--- MATERIALS PROVIDED Enclosed Below ---

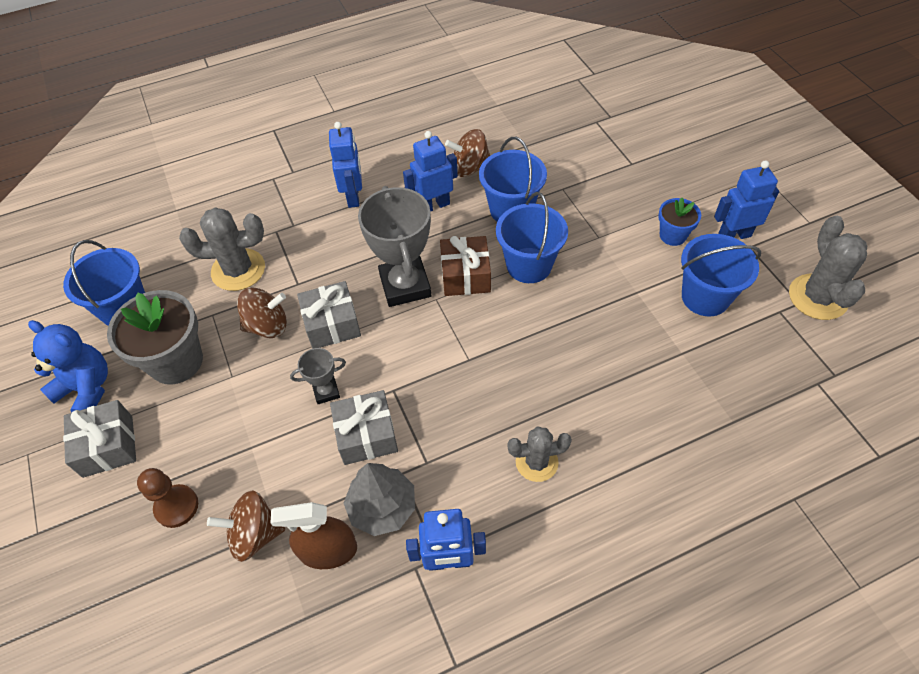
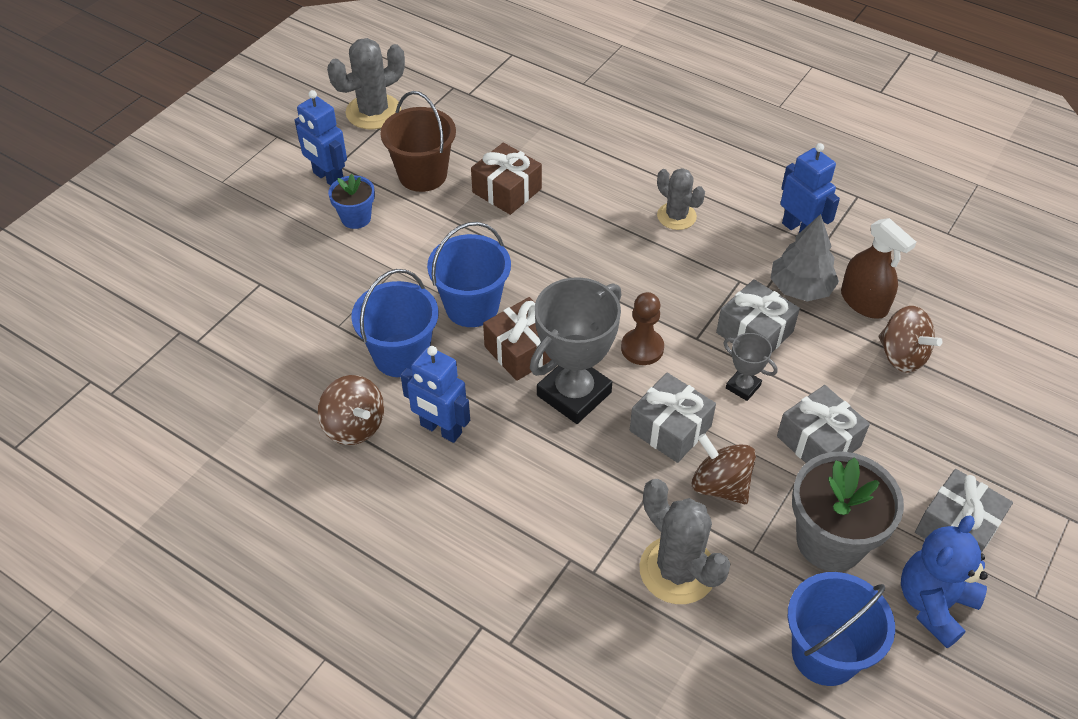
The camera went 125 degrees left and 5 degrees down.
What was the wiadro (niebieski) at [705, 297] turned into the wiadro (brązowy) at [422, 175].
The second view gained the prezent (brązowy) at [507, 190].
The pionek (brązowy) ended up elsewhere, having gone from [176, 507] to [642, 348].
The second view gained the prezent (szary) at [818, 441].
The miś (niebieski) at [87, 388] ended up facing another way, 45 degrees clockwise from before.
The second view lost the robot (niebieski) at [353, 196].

--- End of Enclosed MATERIALS PROVIDED ---

**REQUIREMENT**.
What is needed is an exact copy of the line containing "The pionek (brązowy)" and each line after it, through the final line of the entries above.

**RESPONSE BELOW**.
The pionek (brązowy) ended up elsewhere, having gone from [176, 507] to [642, 348].
The second view gained the prezent (szary) at [818, 441].
The miś (niebieski) at [87, 388] ended up facing another way, 45 degrees clockwise from before.
The second view lost the robot (niebieski) at [353, 196].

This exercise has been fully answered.